*Your instructions:*
Take the entries below and print, exactly, the stretch from the line containing "purple traffic cone" through the line containing "orange hat [82,170,140,228] -> none", both included.

*Coordinate-based object records:*
· · · · · · ·

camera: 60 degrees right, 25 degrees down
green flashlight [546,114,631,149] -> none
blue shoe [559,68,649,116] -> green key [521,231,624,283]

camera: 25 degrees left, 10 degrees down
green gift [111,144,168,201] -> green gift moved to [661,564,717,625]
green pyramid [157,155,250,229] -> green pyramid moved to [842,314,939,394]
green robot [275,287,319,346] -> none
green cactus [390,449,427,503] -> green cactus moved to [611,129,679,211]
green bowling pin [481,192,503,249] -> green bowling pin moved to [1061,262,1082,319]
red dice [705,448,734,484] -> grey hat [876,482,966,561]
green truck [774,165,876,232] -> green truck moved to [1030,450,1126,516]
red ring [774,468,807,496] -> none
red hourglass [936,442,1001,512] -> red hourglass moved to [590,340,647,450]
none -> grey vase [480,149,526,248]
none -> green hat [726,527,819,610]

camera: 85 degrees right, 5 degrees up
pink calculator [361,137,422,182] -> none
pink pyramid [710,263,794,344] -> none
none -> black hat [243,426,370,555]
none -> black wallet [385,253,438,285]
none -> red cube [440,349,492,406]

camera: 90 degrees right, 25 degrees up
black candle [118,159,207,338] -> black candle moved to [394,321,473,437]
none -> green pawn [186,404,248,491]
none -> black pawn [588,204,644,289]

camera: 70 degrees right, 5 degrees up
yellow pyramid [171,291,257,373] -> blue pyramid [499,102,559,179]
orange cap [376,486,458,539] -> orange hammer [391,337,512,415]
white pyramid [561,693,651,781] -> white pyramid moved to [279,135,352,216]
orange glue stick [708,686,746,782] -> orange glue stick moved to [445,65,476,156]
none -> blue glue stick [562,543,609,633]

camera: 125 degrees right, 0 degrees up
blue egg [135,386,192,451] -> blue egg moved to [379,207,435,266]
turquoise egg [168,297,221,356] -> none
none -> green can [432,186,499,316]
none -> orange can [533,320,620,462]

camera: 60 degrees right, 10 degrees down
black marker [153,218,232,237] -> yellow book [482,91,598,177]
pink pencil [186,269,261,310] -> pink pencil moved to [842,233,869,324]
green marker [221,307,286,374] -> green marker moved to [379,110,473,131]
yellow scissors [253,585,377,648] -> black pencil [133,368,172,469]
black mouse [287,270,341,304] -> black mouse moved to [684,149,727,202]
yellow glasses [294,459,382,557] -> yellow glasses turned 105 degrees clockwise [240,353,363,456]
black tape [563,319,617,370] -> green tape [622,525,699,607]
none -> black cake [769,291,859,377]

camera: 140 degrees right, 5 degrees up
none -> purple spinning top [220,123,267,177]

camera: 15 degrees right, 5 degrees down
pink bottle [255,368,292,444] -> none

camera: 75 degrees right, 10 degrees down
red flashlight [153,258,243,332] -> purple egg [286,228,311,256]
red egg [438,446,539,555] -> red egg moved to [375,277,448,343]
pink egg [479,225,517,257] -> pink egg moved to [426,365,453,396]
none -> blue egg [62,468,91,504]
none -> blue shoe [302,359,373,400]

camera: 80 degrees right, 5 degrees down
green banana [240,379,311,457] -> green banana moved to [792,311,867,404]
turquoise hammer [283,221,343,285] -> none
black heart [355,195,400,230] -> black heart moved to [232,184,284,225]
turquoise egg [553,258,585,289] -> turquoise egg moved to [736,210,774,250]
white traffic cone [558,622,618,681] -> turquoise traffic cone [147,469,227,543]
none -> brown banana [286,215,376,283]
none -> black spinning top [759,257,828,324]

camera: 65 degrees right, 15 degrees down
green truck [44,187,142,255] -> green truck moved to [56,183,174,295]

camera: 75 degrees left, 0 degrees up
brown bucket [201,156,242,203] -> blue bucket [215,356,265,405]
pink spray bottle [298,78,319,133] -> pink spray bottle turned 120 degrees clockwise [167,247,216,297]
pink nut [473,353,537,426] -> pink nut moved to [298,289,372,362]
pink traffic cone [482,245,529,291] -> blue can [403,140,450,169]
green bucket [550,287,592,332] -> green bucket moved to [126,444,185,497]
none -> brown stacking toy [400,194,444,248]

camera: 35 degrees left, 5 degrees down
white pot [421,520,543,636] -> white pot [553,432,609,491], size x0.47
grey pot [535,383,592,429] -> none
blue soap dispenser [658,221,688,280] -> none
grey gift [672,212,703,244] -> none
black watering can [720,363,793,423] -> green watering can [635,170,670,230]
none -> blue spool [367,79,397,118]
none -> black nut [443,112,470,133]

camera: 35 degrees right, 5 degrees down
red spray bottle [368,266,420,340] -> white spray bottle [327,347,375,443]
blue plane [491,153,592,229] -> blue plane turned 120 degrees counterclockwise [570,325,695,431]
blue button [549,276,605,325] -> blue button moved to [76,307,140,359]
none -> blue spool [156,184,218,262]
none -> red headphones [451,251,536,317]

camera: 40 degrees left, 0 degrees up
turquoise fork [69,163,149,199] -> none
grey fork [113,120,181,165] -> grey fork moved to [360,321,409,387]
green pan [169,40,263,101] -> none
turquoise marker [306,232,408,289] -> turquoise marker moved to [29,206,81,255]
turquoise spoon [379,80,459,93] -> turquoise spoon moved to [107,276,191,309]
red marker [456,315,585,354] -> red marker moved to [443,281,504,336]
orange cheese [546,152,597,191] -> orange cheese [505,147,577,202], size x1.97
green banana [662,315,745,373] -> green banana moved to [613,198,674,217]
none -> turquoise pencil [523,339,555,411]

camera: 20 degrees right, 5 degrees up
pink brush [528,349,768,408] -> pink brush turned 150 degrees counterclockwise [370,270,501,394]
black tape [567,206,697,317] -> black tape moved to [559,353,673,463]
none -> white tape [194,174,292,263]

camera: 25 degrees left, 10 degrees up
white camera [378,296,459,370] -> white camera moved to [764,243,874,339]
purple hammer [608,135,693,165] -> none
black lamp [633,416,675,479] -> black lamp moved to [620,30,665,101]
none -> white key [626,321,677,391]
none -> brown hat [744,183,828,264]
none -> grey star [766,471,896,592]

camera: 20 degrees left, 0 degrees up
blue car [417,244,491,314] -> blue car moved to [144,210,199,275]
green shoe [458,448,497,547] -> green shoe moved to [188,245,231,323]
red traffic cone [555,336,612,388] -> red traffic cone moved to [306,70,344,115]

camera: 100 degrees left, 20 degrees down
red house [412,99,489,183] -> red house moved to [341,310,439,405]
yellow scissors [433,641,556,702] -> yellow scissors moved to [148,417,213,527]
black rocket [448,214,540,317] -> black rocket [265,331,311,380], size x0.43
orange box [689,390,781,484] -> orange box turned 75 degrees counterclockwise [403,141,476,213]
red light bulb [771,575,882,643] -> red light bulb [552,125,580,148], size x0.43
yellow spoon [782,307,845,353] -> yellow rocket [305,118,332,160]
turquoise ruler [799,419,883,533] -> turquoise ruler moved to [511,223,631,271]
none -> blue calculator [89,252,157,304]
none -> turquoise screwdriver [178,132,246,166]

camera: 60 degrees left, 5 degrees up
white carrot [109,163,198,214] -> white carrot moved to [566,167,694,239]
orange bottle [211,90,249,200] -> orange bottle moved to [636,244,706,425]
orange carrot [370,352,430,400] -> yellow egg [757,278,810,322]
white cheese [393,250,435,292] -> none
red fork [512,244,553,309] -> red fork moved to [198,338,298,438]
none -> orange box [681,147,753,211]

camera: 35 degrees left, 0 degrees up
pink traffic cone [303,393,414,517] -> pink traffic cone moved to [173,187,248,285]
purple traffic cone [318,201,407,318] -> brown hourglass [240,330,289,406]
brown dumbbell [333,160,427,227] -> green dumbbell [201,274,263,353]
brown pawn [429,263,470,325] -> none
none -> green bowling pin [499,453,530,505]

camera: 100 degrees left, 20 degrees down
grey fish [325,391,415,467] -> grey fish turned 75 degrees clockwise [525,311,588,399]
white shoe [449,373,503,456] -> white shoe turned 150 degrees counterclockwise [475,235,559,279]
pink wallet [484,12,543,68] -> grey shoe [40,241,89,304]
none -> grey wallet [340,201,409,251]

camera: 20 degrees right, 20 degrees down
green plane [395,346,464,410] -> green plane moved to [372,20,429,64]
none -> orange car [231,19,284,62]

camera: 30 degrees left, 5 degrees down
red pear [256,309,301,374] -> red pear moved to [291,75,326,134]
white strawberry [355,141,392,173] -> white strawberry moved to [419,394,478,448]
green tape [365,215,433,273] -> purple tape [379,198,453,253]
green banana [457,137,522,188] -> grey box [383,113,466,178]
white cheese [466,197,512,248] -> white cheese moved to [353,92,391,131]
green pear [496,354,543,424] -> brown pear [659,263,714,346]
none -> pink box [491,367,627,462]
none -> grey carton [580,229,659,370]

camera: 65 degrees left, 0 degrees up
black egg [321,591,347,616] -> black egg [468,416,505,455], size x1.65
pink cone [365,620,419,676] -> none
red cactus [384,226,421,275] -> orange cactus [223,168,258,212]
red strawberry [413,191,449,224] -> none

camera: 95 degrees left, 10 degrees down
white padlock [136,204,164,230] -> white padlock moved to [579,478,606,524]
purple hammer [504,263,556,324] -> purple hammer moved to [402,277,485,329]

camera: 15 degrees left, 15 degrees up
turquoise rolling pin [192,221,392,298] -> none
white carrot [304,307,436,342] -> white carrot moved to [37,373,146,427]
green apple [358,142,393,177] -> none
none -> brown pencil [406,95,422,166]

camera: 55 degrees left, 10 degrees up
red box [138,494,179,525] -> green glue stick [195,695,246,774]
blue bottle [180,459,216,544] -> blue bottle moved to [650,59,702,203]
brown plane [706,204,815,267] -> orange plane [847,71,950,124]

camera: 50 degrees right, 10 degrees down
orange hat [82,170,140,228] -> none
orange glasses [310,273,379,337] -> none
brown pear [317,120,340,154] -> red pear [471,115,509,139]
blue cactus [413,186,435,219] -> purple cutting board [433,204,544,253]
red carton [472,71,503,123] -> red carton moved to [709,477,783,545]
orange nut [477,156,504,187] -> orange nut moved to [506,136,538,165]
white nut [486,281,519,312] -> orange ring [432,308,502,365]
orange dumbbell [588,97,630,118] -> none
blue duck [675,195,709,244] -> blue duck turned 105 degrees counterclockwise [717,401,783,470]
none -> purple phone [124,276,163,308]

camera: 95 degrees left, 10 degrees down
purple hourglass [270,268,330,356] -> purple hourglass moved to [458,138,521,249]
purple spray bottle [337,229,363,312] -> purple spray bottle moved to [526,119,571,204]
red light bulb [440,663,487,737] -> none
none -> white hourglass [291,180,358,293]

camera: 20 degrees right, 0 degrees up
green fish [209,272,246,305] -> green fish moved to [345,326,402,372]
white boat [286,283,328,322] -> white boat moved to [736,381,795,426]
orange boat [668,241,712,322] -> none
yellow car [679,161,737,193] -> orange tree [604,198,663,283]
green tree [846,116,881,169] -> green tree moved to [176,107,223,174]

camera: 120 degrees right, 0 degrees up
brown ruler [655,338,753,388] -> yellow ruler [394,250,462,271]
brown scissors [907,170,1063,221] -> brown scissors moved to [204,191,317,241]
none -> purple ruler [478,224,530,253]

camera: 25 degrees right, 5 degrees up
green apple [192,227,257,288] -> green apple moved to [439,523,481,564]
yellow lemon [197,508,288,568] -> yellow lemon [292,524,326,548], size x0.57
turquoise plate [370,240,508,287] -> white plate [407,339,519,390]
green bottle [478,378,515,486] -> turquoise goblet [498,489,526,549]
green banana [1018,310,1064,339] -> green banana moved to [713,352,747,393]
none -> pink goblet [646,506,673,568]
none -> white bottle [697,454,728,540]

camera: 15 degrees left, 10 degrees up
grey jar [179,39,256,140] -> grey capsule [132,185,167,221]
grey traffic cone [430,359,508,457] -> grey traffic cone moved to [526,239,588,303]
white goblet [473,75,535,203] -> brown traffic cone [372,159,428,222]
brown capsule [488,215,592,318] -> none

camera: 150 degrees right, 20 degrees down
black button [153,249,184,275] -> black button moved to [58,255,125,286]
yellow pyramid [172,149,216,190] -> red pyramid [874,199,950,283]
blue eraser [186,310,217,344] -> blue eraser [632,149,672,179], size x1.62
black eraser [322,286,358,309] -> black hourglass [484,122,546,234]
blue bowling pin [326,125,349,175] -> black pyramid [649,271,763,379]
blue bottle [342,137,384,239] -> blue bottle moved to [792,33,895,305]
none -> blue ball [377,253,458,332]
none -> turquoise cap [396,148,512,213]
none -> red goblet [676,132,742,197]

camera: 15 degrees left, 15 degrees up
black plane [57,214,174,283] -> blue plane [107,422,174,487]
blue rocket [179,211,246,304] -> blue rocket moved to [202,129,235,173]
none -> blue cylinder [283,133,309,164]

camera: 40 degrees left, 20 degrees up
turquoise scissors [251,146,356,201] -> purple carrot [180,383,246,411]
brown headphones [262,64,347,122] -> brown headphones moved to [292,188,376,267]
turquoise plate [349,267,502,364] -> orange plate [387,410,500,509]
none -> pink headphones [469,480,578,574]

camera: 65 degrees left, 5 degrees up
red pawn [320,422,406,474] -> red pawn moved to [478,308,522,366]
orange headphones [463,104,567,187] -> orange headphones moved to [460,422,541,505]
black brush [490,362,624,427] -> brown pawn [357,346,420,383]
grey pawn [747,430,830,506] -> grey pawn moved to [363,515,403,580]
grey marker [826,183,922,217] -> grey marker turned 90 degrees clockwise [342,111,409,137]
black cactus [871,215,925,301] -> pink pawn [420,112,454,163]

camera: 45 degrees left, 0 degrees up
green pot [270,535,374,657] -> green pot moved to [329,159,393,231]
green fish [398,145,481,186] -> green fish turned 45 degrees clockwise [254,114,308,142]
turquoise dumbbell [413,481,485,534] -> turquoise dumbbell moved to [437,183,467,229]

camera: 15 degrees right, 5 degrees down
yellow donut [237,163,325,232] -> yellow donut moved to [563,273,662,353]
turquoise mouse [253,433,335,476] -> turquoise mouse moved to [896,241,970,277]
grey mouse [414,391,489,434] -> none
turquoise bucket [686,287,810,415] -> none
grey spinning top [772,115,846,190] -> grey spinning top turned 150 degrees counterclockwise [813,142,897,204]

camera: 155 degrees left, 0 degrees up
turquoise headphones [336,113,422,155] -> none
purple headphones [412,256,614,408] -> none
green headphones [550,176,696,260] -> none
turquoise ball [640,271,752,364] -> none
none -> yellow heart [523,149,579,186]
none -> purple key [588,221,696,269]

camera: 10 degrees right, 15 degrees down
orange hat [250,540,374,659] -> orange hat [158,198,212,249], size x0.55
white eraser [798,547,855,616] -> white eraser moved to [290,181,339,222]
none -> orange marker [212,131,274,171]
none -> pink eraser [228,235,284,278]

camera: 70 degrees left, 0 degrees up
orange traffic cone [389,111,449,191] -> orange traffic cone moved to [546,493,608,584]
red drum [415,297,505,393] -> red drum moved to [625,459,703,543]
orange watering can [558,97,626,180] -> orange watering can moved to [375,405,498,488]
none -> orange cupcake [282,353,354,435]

· · · · · · ·

*Solved exercise:*
purple traffic cone [318,201,407,318] -> brown hourglass [240,330,289,406]
brown dumbbell [333,160,427,227] -> green dumbbell [201,274,263,353]
brown pawn [429,263,470,325] -> none
none -> green bowling pin [499,453,530,505]

camera: 100 degrees left, 20 degrees down
grey fish [325,391,415,467] -> grey fish turned 75 degrees clockwise [525,311,588,399]
white shoe [449,373,503,456] -> white shoe turned 150 degrees counterclockwise [475,235,559,279]
pink wallet [484,12,543,68] -> grey shoe [40,241,89,304]
none -> grey wallet [340,201,409,251]

camera: 20 degrees right, 20 degrees down
green plane [395,346,464,410] -> green plane moved to [372,20,429,64]
none -> orange car [231,19,284,62]

camera: 30 degrees left, 5 degrees down
red pear [256,309,301,374] -> red pear moved to [291,75,326,134]
white strawberry [355,141,392,173] -> white strawberry moved to [419,394,478,448]
green tape [365,215,433,273] -> purple tape [379,198,453,253]
green banana [457,137,522,188] -> grey box [383,113,466,178]
white cheese [466,197,512,248] -> white cheese moved to [353,92,391,131]
green pear [496,354,543,424] -> brown pear [659,263,714,346]
none -> pink box [491,367,627,462]
none -> grey carton [580,229,659,370]

camera: 65 degrees left, 0 degrees up
black egg [321,591,347,616] -> black egg [468,416,505,455], size x1.65
pink cone [365,620,419,676] -> none
red cactus [384,226,421,275] -> orange cactus [223,168,258,212]
red strawberry [413,191,449,224] -> none

camera: 95 degrees left, 10 degrees down
white padlock [136,204,164,230] -> white padlock moved to [579,478,606,524]
purple hammer [504,263,556,324] -> purple hammer moved to [402,277,485,329]

camera: 15 degrees left, 15 degrees up
turquoise rolling pin [192,221,392,298] -> none
white carrot [304,307,436,342] -> white carrot moved to [37,373,146,427]
green apple [358,142,393,177] -> none
none -> brown pencil [406,95,422,166]

camera: 55 degrees left, 10 degrees up
red box [138,494,179,525] -> green glue stick [195,695,246,774]
blue bottle [180,459,216,544] -> blue bottle moved to [650,59,702,203]
brown plane [706,204,815,267] -> orange plane [847,71,950,124]

camera: 50 degrees right, 10 degrees down
orange hat [82,170,140,228] -> none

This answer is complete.